> **What to do**:
Pick out every line in the entries below that contains the string "kern", and copy each of those lines.

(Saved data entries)
--*--

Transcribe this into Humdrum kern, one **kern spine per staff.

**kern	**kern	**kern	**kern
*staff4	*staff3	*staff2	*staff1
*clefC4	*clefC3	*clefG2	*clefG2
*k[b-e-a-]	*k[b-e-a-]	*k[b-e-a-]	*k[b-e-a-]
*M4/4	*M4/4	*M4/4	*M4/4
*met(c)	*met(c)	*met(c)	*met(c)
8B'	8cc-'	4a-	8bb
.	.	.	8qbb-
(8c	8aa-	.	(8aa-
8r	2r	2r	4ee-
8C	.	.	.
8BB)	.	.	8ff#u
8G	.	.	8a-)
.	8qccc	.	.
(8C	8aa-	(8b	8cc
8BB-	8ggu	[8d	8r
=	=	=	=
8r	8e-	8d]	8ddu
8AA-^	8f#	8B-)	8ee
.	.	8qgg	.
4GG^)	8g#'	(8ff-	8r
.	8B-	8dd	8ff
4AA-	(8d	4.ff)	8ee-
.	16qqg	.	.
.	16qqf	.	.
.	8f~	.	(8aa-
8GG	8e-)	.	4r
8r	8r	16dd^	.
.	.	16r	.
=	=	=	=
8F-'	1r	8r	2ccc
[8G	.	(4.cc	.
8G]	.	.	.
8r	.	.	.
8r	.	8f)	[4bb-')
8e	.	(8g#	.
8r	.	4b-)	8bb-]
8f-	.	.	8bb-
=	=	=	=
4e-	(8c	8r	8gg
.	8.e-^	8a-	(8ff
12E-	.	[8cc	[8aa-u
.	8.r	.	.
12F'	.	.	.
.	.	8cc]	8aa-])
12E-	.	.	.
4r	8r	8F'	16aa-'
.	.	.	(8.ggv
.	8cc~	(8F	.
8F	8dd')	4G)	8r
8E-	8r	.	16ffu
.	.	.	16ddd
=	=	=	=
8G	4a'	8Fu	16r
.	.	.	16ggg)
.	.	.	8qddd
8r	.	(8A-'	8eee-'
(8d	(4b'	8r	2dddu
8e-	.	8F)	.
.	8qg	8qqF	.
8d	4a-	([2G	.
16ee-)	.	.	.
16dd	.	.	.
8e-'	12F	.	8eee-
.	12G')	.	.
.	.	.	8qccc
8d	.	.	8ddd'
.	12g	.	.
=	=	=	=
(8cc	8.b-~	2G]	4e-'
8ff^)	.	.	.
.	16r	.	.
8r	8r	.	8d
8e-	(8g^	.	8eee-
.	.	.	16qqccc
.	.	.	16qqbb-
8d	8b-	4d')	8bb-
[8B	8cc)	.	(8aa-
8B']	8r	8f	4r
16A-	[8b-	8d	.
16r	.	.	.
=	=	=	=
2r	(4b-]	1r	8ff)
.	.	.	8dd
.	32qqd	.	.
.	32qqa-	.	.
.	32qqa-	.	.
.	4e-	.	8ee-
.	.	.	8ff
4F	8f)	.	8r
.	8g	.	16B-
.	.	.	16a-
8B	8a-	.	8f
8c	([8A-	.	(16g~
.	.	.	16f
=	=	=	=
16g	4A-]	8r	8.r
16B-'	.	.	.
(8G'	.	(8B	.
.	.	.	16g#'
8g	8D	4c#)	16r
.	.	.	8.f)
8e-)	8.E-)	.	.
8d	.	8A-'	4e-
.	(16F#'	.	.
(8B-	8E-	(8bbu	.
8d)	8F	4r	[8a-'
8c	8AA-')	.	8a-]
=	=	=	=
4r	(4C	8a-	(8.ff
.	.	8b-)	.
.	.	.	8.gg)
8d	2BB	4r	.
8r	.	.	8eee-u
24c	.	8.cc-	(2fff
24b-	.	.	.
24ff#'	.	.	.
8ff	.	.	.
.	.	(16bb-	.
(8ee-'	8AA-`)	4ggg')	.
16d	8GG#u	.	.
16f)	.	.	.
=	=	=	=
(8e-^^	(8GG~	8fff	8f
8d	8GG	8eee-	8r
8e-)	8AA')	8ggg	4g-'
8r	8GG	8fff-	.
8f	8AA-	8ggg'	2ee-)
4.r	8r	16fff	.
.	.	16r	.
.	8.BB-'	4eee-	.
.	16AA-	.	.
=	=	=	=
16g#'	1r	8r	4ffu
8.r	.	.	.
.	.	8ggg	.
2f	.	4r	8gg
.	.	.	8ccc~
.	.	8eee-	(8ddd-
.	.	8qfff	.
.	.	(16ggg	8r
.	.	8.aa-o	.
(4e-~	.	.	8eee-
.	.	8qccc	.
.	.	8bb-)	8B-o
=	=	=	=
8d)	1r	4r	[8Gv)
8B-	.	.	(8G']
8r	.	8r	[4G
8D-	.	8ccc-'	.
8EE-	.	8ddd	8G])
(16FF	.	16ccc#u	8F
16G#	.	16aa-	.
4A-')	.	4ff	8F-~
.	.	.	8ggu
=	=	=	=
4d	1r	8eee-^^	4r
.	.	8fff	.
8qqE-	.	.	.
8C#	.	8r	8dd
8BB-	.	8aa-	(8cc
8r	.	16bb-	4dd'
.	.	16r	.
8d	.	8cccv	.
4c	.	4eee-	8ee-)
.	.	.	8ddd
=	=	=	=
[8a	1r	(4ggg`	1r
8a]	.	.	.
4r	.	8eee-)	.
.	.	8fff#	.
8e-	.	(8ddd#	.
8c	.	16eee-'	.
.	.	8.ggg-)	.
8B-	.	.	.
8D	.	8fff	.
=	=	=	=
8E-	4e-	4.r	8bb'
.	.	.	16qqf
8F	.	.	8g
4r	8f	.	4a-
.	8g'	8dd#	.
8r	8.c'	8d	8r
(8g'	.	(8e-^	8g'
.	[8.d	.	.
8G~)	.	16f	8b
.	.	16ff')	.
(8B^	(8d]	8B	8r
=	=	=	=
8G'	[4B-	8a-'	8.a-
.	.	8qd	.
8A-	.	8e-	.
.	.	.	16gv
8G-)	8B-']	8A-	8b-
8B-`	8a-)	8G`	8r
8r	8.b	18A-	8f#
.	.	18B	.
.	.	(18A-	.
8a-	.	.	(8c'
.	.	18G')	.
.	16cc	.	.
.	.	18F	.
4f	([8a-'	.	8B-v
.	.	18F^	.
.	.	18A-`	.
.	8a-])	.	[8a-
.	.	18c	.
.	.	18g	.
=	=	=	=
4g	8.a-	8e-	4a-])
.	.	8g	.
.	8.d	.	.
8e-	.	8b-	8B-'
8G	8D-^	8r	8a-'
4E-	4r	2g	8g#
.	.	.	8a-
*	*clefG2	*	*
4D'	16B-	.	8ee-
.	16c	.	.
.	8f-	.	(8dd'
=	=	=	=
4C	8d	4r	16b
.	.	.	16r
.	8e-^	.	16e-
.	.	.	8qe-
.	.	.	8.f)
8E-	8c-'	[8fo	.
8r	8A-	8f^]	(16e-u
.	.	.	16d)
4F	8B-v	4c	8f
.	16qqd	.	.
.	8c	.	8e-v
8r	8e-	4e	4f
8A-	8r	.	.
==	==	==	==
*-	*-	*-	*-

--*--

> **Answer in full**:
Transcribe this into Humdrum kern, one **kern spine per staff.
**kern	**kern	**kern	**kern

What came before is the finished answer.